What the exercise asks: Only the pictures are dropped; the lines of the material that follow are returned exactly.

Dataset content:

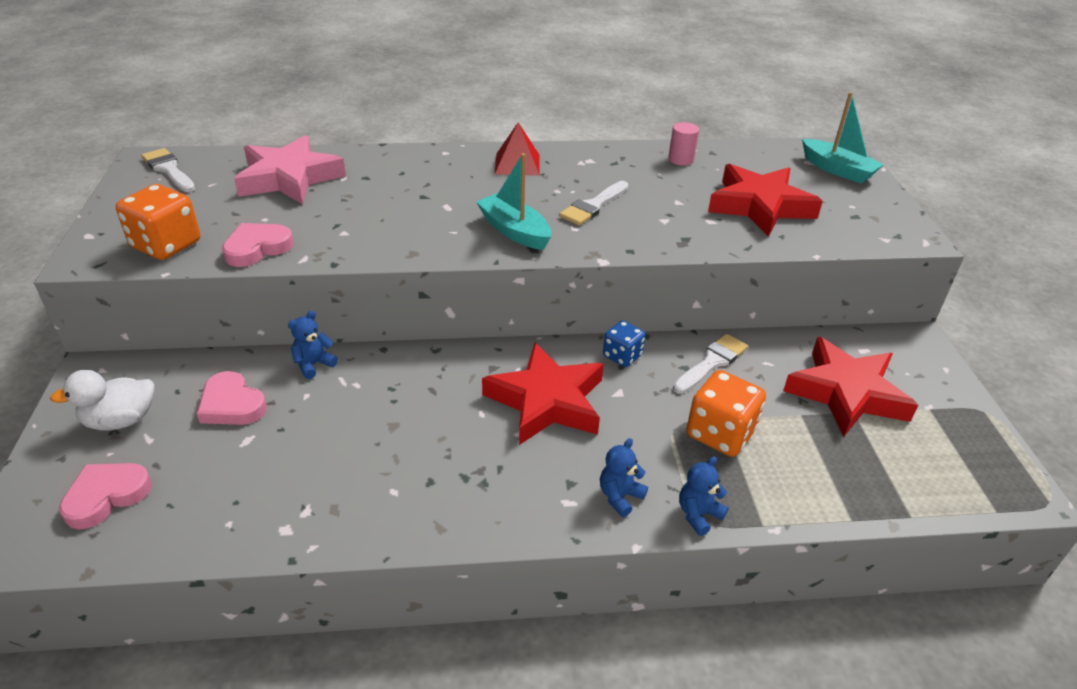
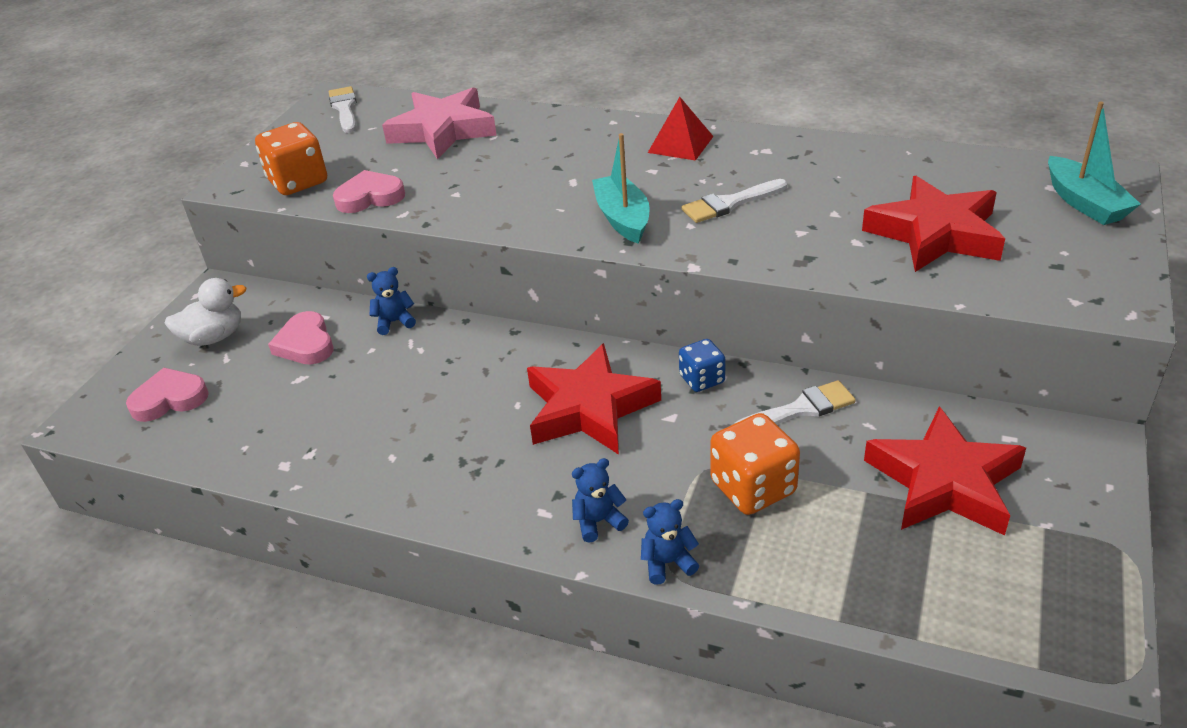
camera: 30 degrees right, 0 degrees up
(121, 420) = (214, 337): white duck -> white duck turned 150 degrees clockwise
(681, 159) = (879, 163): pink cylinder -> none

The answer:
camera: 30 degrees right, 0 degrees up
(121, 420) = (214, 337): white duck -> white duck turned 150 degrees clockwise
(681, 159) = (879, 163): pink cylinder -> none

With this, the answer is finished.